What the exercise asks:
Retype the line containing "The camera went 115" and each later line through the end of the listing, exactly as written, with no other lines.

Excerpted records:
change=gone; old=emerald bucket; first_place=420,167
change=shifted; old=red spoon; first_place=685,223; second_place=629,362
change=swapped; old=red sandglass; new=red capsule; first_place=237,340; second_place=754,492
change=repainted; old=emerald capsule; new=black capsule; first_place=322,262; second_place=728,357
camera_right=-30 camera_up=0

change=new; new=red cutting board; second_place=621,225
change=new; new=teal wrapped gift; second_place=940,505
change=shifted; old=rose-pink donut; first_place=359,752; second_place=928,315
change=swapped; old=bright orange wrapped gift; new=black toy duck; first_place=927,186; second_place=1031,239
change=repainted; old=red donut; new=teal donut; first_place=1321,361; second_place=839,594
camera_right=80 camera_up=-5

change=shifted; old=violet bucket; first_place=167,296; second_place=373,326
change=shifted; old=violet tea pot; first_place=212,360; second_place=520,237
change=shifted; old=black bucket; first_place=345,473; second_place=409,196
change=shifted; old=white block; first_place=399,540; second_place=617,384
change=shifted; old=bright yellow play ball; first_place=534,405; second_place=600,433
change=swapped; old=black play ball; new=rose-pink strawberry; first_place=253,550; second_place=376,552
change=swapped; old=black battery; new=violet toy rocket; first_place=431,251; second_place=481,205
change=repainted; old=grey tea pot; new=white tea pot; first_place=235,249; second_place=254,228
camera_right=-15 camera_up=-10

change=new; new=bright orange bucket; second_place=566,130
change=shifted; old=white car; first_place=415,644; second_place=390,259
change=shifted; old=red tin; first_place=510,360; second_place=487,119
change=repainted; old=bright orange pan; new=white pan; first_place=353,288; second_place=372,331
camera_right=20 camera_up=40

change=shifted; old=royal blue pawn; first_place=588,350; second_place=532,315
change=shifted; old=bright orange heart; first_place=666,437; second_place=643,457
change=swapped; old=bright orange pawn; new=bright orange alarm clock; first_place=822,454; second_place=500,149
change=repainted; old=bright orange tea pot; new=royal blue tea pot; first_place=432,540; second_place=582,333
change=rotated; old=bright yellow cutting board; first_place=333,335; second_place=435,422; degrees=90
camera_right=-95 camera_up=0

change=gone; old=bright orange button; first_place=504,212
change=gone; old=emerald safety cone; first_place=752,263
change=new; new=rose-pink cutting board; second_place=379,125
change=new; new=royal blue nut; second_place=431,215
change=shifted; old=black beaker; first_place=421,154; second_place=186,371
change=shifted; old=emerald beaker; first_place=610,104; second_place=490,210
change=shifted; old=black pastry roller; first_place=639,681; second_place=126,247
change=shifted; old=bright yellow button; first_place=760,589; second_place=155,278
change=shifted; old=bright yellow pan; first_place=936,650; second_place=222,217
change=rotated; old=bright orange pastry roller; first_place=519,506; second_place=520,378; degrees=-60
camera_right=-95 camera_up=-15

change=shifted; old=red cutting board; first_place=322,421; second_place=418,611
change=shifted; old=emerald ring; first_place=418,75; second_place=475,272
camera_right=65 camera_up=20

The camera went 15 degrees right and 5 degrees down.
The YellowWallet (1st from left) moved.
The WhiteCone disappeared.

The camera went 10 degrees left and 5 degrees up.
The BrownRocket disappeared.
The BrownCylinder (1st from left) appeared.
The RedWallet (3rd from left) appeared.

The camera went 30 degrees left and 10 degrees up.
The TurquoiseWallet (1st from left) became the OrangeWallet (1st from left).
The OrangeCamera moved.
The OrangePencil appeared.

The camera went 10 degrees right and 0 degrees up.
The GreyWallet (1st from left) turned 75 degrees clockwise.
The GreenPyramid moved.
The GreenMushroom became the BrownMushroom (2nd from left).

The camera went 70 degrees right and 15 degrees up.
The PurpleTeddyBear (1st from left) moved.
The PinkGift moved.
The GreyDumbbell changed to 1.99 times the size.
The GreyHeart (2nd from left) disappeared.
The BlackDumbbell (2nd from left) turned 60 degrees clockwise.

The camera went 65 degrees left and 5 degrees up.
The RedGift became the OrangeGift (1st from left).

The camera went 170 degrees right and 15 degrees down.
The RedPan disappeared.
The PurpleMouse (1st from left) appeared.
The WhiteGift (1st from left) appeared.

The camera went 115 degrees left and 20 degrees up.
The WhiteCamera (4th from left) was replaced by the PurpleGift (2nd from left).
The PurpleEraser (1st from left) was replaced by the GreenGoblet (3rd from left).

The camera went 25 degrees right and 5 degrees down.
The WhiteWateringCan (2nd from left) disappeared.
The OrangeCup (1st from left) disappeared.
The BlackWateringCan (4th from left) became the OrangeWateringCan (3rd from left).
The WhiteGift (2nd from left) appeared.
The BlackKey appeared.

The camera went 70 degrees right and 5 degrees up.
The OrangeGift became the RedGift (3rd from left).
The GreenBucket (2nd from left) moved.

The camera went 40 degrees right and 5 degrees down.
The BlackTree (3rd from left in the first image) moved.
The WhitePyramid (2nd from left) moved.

Answer area:
The camera went 115 degrees left and 20 degrees up.
The WhiteCamera (4th from left) was replaced by the PurpleGift (2nd from left).
The PurpleEraser (1st from left) was replaced by the GreenGoblet (3rd from left).

The camera went 25 degrees right and 5 degrees down.
The WhiteWateringCan (2nd from left) disappeared.
The OrangeCup (1st from left) disappeared.
The BlackWateringCan (4th from left) became the OrangeWateringCan (3rd from left).
The WhiteGift (2nd from left) appeared.
The BlackKey appeared.

The camera went 70 degrees right and 5 degrees up.
The OrangeGift became the RedGift (3rd from left).
The GreenBucket (2nd from left) moved.

The camera went 40 degrees right and 5 degrees down.
The BlackTree (3rd from left in the first image) moved.
The WhitePyramid (2nd from left) moved.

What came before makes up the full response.